» COLLECTED MATERIAL
====

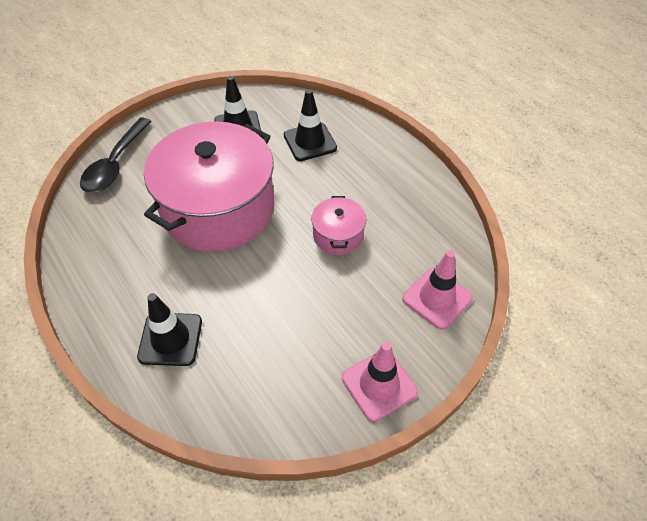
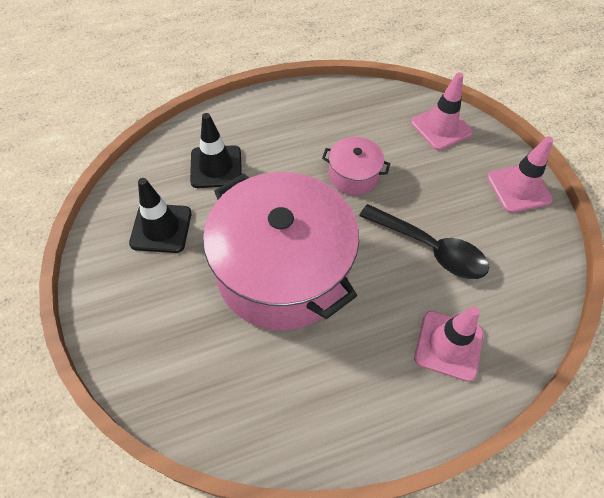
camera: 75 degrees left, 5 degrees up
black spoon [80,118,152,193] -> black spoon moved to [359,204,489,279]
black traffic cone [137,293,202,366] -> pink traffic cone [414,306,484,382]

====

» YOUR OBJECTIVE
Starting at the line that contains "black spoon [80,118,152,193]", output each remaining line of the listing, the last line included, exactly as it appears.

» TASK SOLUTION
black spoon [80,118,152,193] -> black spoon moved to [359,204,489,279]
black traffic cone [137,293,202,366] -> pink traffic cone [414,306,484,382]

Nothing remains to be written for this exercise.